WHAT YOU HAVE TO DO = Without the pictures, output the records below word for word.

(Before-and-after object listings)
- Opening Delimiter -
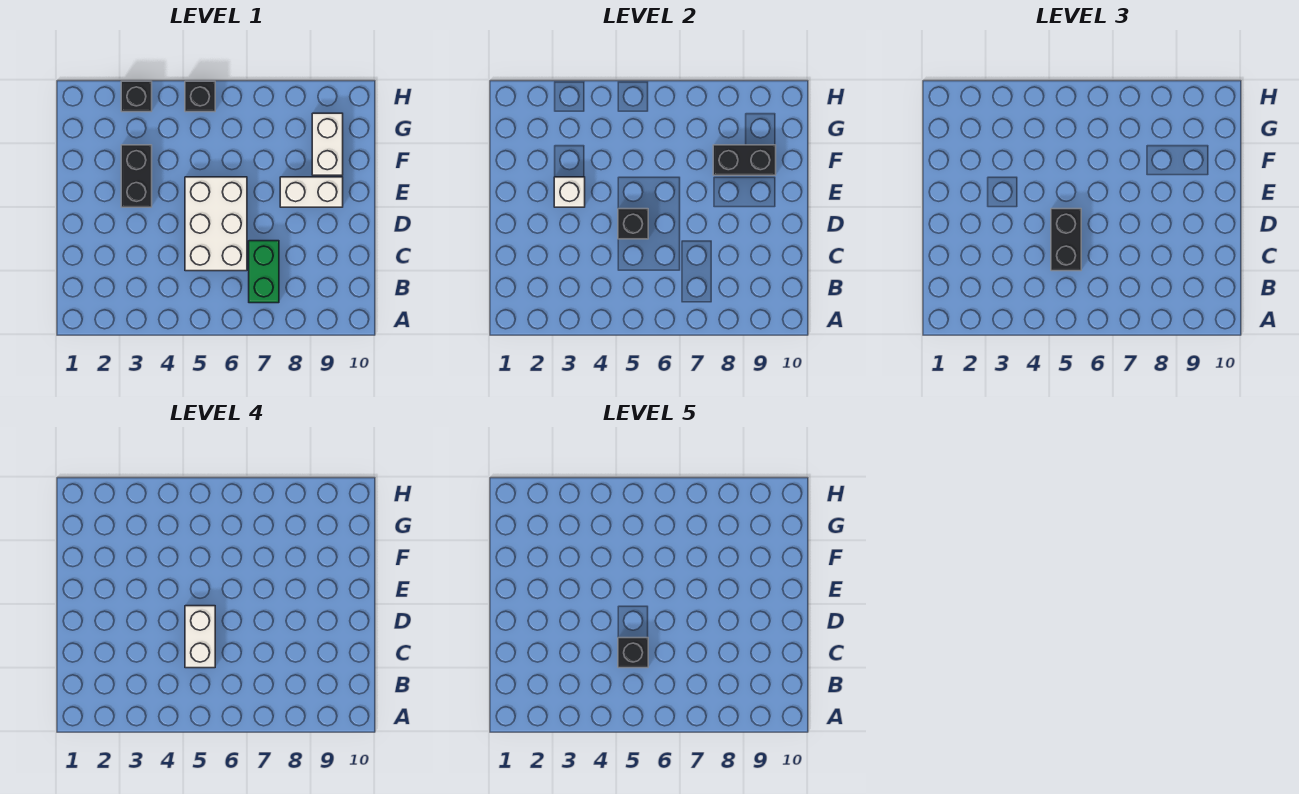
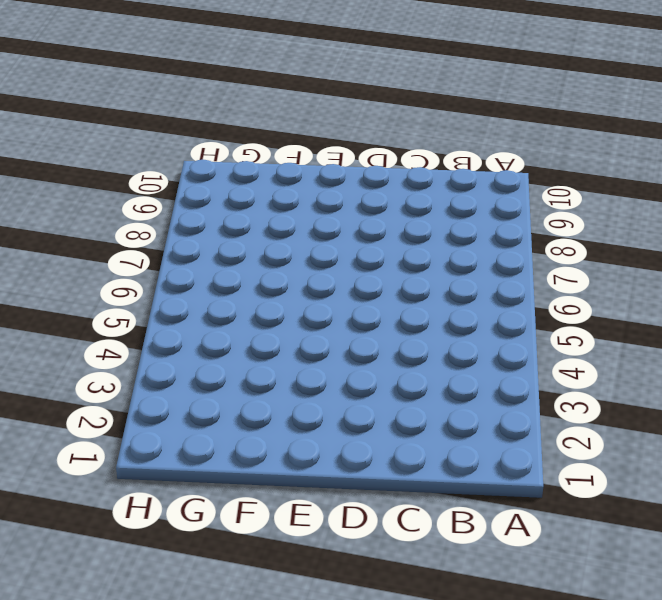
none -> green brick B7:C7 level 1
none -> white brick C5:E6 level 1
none -> black brick E3:F3 level 1

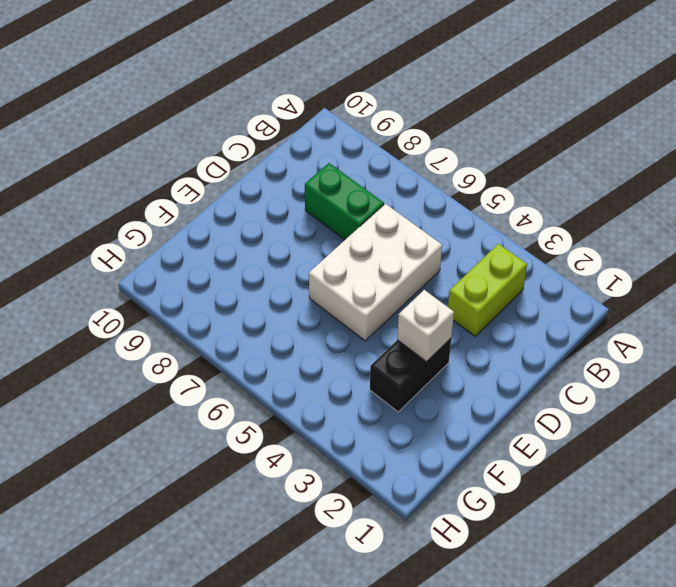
lime brick B3:C3 level 1 -> none
green brick C7:C8 level 1 -> green brick B7:C7 level 1
none -> white brick E8:E9 level 1
none -> white brick F9:G9 level 1
none -> black brick H3 level 1

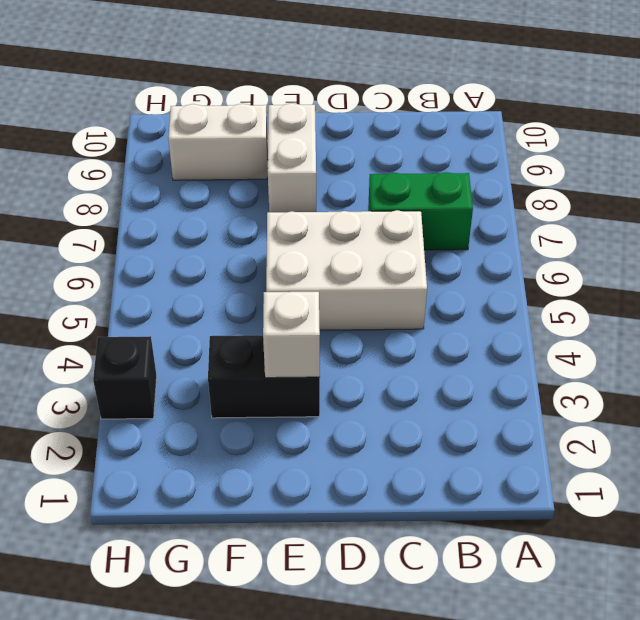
none -> black brick H5 level 1
none -> black brick D5 level 2
none -> black brick F8:F9 level 2

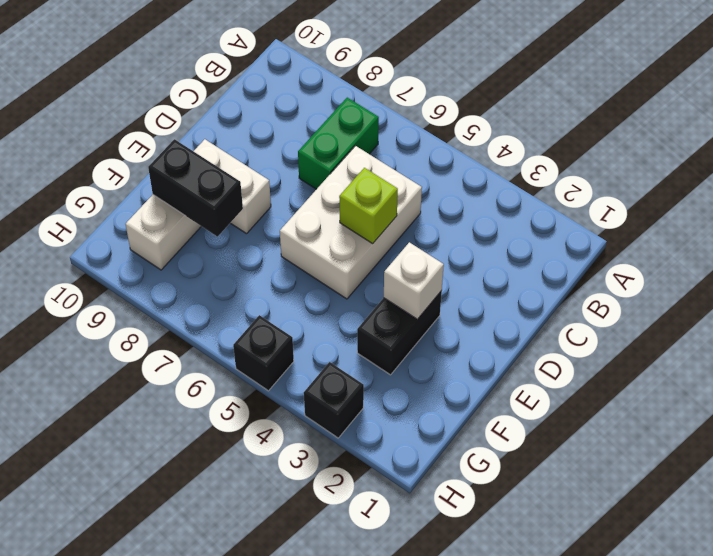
lime brick D5 level 2 -> black brick D5 level 2
none -> black brick C5:D5 level 3
none -> white brick C5:D5 level 4
none -> black brick C5 level 5

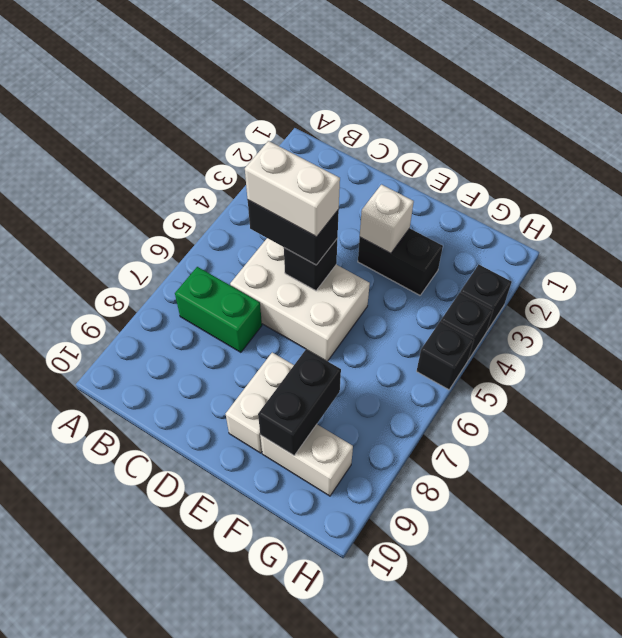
black brick H4 level 1 -> black brick C5 level 5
- Closing Delimiter -
SOLUTION FOR THIS TASK =
none -> green brick B7:C7 level 1
none -> white brick C5:E6 level 1
none -> black brick E3:F3 level 1

lime brick B3:C3 level 1 -> none
green brick C7:C8 level 1 -> green brick B7:C7 level 1
none -> white brick E8:E9 level 1
none -> white brick F9:G9 level 1
none -> black brick H3 level 1

none -> black brick H5 level 1
none -> black brick D5 level 2
none -> black brick F8:F9 level 2

lime brick D5 level 2 -> black brick D5 level 2
none -> black brick C5:D5 level 3
none -> white brick C5:D5 level 4
none -> black brick C5 level 5

black brick H4 level 1 -> black brick C5 level 5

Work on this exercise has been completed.